- EXERCISE OBJECTIVE -
Nothing but the line containing "D1: LED (A NET7, K" and the lines after it in the entries below should appear, each repeated exactly.
Start of THE DATA
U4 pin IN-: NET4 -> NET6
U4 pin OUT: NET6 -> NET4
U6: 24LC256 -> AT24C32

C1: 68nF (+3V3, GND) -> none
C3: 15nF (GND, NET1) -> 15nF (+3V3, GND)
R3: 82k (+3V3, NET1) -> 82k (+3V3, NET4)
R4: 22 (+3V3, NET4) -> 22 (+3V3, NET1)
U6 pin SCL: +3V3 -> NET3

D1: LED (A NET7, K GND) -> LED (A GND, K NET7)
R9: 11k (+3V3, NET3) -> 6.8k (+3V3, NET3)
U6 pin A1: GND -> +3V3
End of THE DATA
- SOLUTION -
D1: LED (A NET7, K GND) -> LED (A GND, K NET7)
R9: 11k (+3V3, NET3) -> 6.8k (+3V3, NET3)
U6 pin A1: GND -> +3V3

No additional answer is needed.